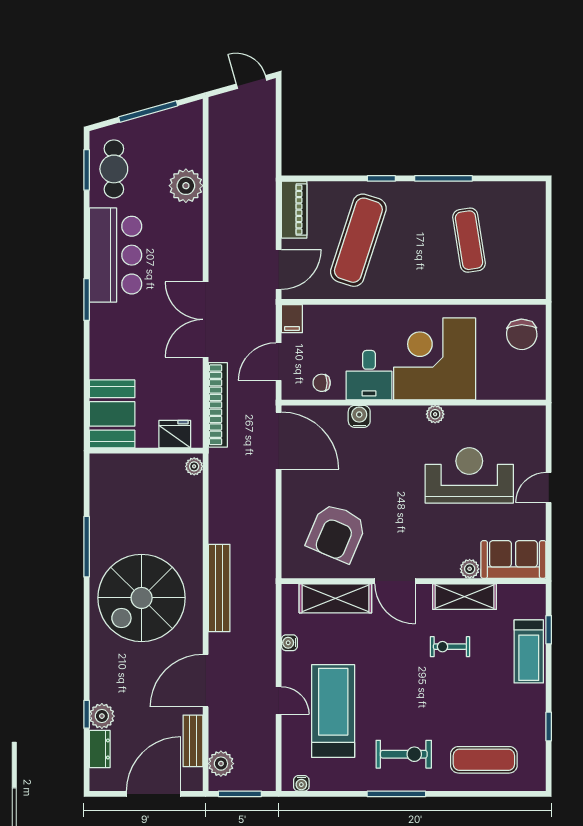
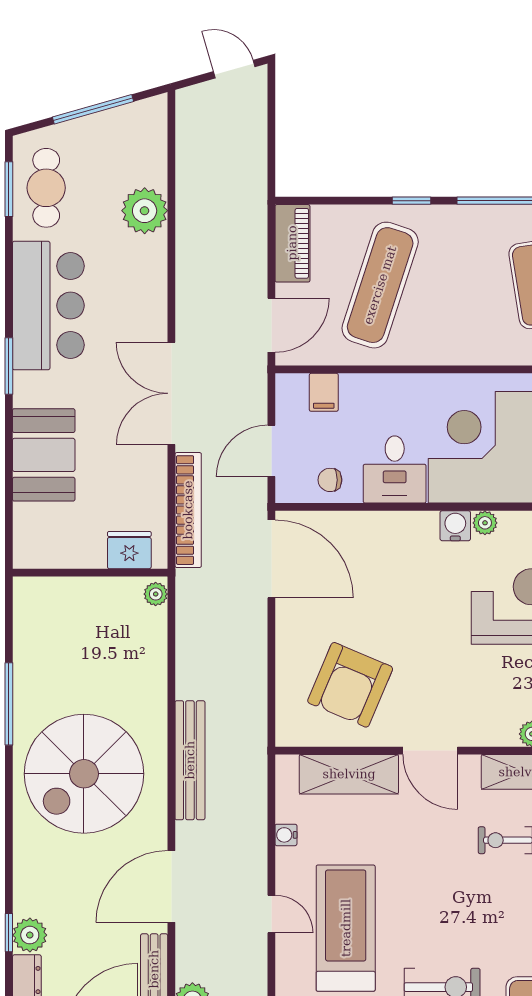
filing cabinet: (292, 319) -> (324, 392), moved
booth: (112, 414) -> (44, 455), moved
water cooler: (359, 416) -> (455, 526), moved

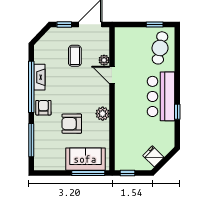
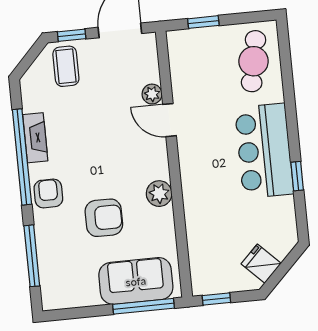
window: (155, 24) -> (203, 22), moved
coffee table: (75, 56) -> (66, 66), moved
armchair: (72, 124) -> (104, 218), turned 180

Work to be completed:
The copy you return must match the records above exactly, minus any images.

Problem solution:
filing cabinet: (292, 319) -> (324, 392), moved
booth: (112, 414) -> (44, 455), moved
water cooler: (359, 416) -> (455, 526), moved

window: (155, 24) -> (203, 22), moved
coffee table: (75, 56) -> (66, 66), moved
armchair: (72, 124) -> (104, 218), turned 180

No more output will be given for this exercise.